**DATA EXCERPTS:**
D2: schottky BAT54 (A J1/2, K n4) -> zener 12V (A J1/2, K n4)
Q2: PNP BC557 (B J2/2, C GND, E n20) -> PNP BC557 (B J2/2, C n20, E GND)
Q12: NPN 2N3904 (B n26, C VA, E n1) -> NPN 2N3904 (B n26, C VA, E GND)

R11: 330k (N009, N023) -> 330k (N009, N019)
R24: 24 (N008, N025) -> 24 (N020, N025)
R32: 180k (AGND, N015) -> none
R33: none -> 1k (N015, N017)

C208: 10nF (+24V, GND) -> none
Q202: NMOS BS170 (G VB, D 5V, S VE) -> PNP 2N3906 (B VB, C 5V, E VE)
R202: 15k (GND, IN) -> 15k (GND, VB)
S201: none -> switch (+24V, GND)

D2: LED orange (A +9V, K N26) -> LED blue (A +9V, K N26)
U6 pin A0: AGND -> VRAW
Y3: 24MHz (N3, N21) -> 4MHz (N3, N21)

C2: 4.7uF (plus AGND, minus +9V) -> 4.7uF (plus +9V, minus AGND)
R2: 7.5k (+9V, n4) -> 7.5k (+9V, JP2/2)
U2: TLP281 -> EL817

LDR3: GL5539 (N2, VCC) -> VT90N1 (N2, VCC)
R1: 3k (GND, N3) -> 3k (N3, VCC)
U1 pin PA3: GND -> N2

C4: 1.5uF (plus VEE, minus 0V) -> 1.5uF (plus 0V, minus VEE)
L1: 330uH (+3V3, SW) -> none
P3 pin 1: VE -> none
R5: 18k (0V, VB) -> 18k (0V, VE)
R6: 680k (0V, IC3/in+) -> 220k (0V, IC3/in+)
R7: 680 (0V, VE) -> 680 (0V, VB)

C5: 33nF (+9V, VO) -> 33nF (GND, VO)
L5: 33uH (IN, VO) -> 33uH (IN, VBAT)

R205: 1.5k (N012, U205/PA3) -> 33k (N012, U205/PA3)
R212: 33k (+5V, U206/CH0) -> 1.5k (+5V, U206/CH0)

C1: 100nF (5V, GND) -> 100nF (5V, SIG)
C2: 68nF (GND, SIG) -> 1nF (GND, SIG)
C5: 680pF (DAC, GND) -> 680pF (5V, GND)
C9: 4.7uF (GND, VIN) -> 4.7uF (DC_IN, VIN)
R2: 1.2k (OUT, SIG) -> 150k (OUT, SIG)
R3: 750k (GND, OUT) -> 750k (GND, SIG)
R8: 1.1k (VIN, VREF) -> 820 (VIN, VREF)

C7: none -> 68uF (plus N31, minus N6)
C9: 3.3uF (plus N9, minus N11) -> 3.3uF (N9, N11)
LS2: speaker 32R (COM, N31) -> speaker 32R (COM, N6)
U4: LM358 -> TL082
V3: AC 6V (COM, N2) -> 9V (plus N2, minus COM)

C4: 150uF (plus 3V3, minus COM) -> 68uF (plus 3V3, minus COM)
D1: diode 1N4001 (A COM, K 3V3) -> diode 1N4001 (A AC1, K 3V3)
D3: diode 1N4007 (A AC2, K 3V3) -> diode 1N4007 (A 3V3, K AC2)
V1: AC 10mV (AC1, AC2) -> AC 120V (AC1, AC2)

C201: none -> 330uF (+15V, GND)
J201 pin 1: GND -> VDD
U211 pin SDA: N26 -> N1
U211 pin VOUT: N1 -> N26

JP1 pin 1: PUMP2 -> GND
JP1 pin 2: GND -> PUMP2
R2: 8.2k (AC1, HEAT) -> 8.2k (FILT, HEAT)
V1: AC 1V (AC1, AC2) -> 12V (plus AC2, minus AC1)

**EXERCISE BRIEF:** Look above for the line holding "P3 pin 1: VE -> none" and the line holding "C1: 100nF (5V, GND) -> 100nF (5V, SIG)", then output exactly those two lines and every line between them, nothing more.

**TASK RESPONSE:**
P3 pin 1: VE -> none
R5: 18k (0V, VB) -> 18k (0V, VE)
R6: 680k (0V, IC3/in+) -> 220k (0V, IC3/in+)
R7: 680 (0V, VE) -> 680 (0V, VB)

C5: 33nF (+9V, VO) -> 33nF (GND, VO)
L5: 33uH (IN, VO) -> 33uH (IN, VBAT)

R205: 1.5k (N012, U205/PA3) -> 33k (N012, U205/PA3)
R212: 33k (+5V, U206/CH0) -> 1.5k (+5V, U206/CH0)

C1: 100nF (5V, GND) -> 100nF (5V, SIG)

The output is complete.